Collection entries
'''
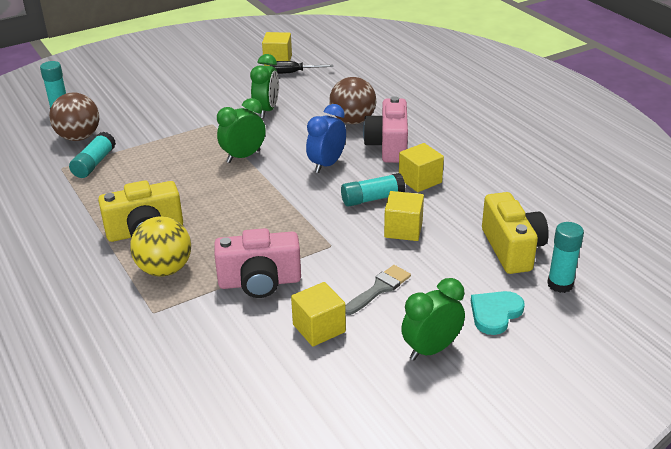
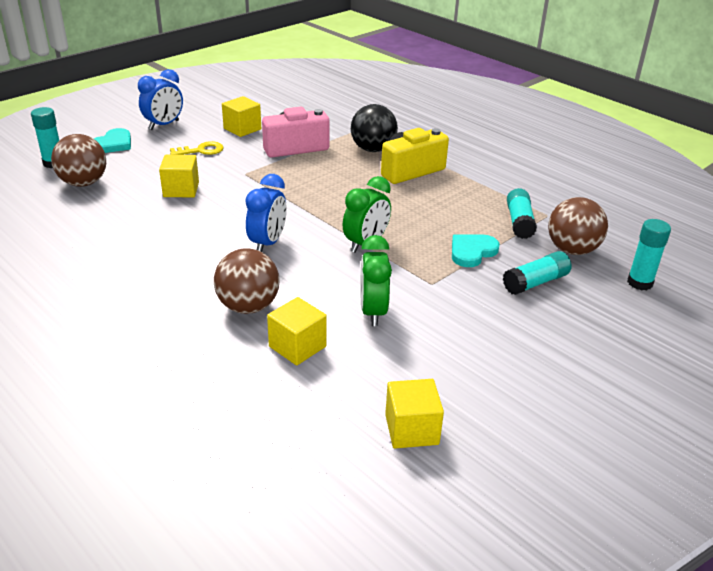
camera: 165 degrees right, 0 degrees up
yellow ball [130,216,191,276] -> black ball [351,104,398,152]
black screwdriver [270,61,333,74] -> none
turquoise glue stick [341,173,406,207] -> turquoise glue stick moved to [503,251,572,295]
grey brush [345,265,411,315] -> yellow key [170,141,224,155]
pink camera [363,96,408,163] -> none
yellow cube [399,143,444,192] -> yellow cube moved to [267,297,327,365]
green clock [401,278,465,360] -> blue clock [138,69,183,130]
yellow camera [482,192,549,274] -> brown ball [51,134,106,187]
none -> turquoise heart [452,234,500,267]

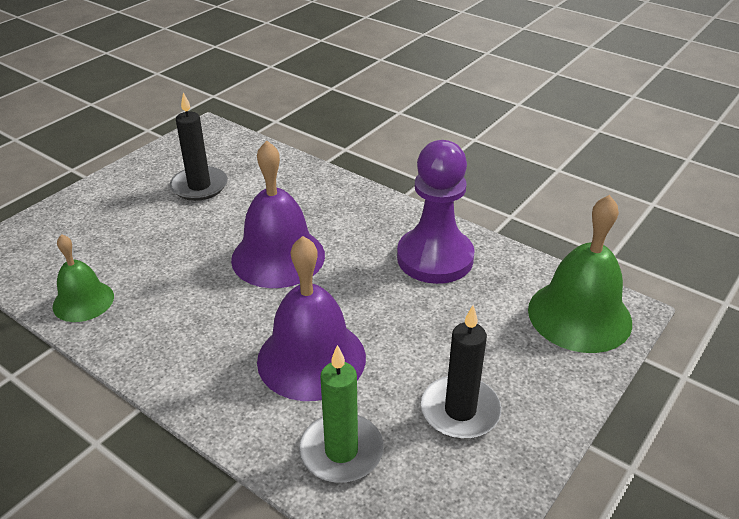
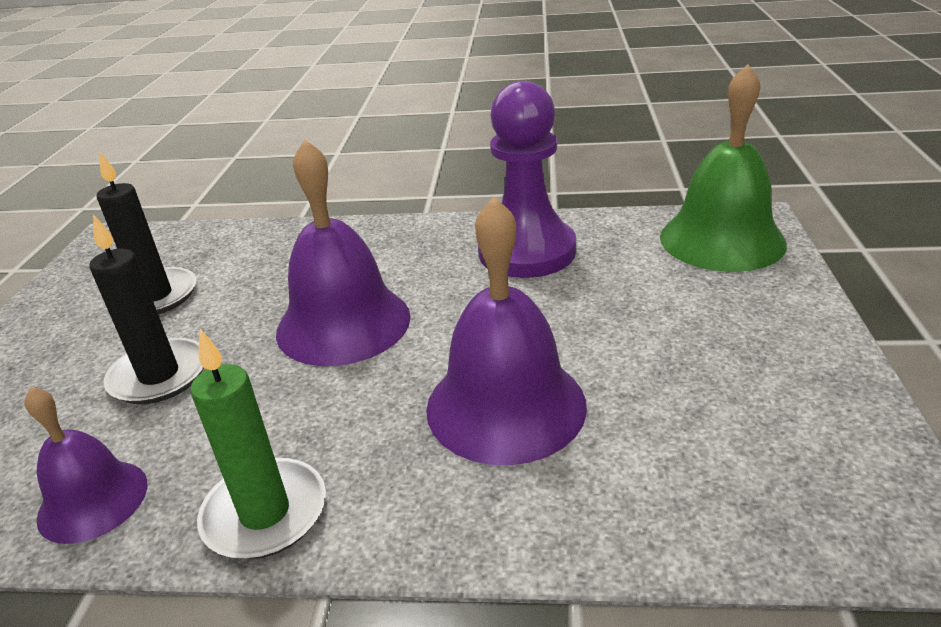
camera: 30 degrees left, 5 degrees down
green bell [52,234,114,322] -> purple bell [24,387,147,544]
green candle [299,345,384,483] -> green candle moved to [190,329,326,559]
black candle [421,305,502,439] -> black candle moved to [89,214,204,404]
'''
'''
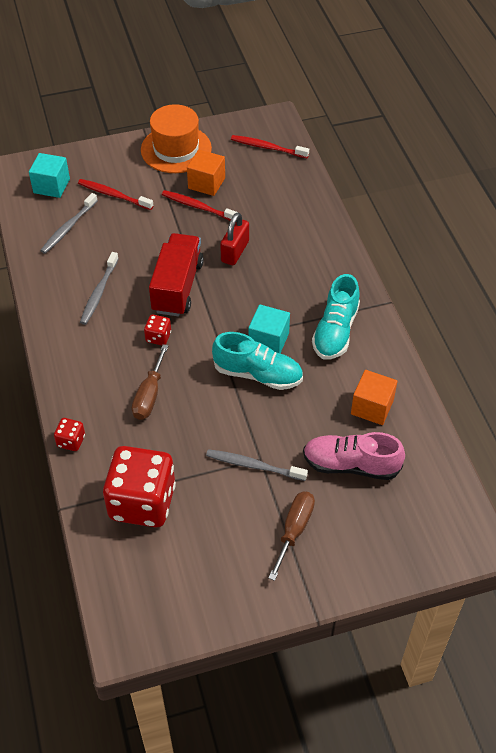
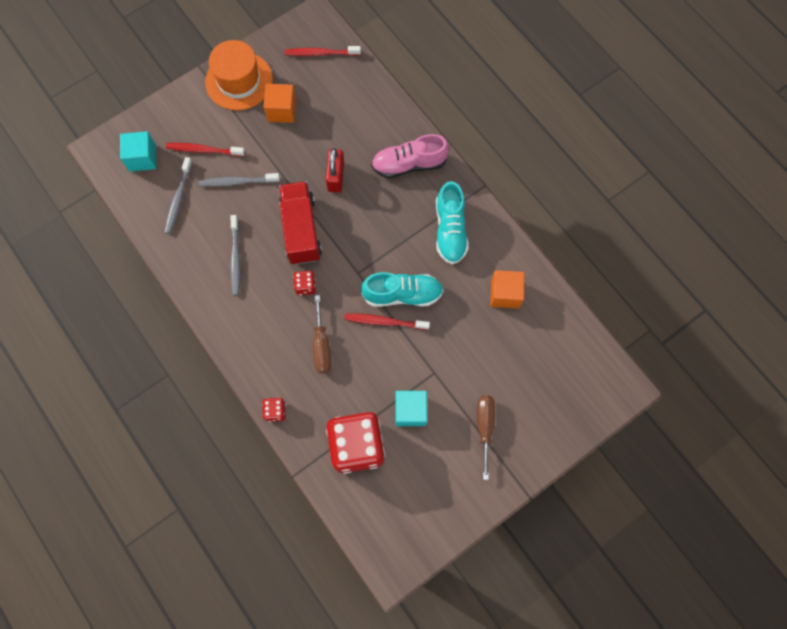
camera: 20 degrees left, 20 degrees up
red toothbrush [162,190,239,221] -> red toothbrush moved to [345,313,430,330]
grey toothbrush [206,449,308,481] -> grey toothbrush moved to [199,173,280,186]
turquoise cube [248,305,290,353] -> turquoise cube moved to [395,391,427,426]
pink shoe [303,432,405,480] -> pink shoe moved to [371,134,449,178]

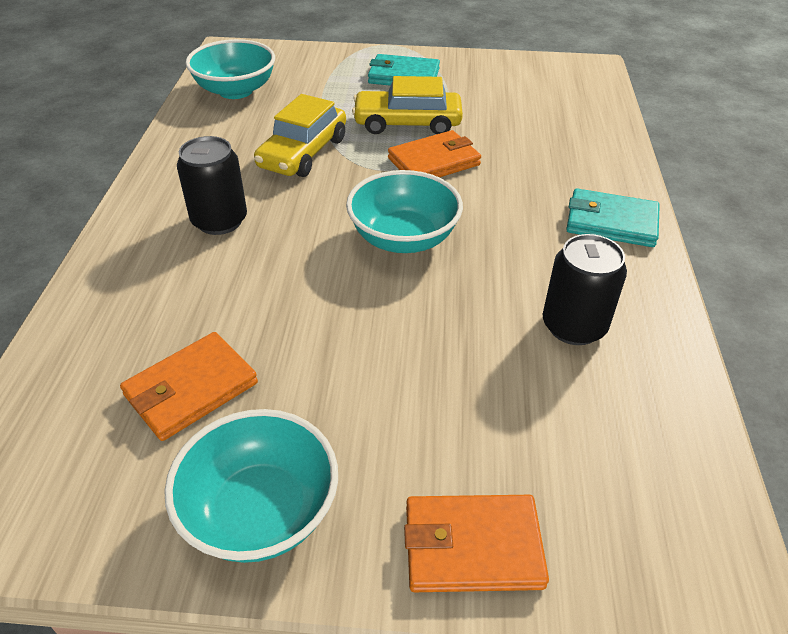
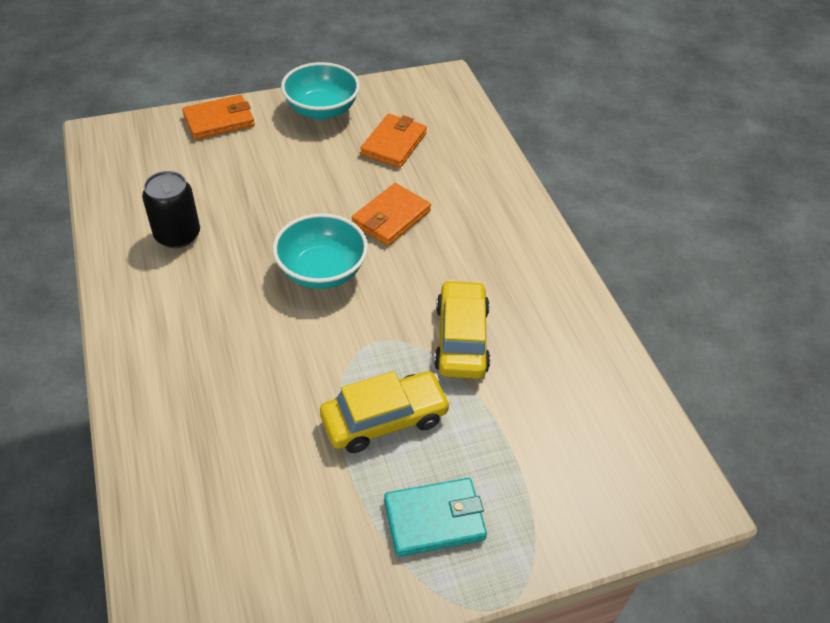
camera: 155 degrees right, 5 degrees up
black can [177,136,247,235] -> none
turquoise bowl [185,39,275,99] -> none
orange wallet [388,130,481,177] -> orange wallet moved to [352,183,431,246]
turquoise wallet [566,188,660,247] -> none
'''
'''
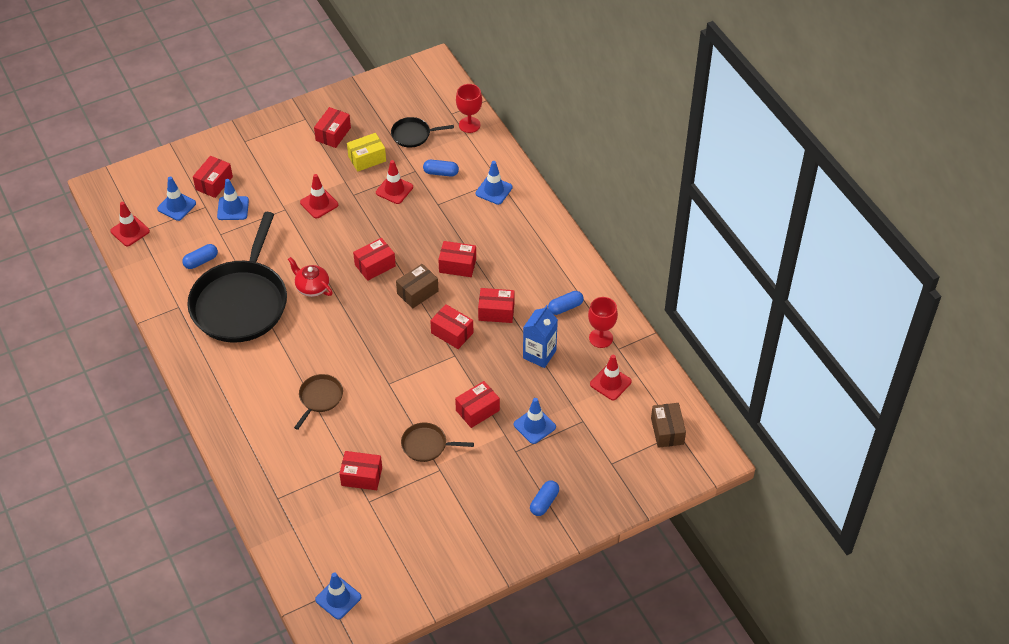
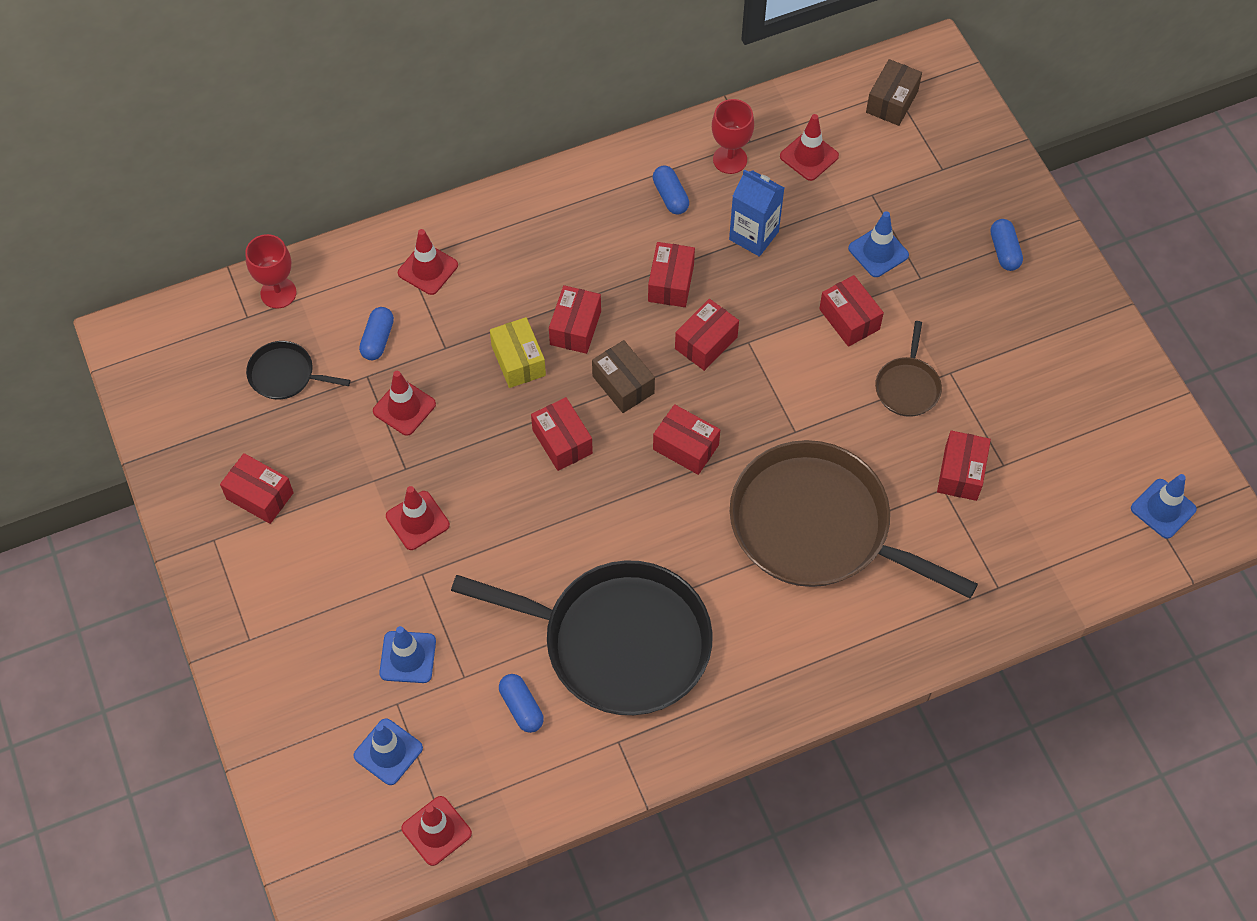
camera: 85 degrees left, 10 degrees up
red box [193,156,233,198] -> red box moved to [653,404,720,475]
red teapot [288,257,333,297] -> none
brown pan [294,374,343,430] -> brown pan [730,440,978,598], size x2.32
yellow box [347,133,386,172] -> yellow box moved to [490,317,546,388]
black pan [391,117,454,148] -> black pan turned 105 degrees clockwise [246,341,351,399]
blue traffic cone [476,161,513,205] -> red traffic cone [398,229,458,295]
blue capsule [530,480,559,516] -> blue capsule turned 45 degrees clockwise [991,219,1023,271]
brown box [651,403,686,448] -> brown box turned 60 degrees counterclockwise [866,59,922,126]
'''
→ **Directive**: Reproduce the entries above exactly, but only the lines between the line holding "grey brush [345,265,411,315]" and the line holding "none -> turquoise heart [452,234,500,267]", inclusive.

→ **Exercise response**:
grey brush [345,265,411,315] -> yellow key [170,141,224,155]
pink camera [363,96,408,163] -> none
yellow cube [399,143,444,192] -> yellow cube moved to [267,297,327,365]
green clock [401,278,465,360] -> blue clock [138,69,183,130]
yellow camera [482,192,549,274] -> brown ball [51,134,106,187]
none -> turquoise heart [452,234,500,267]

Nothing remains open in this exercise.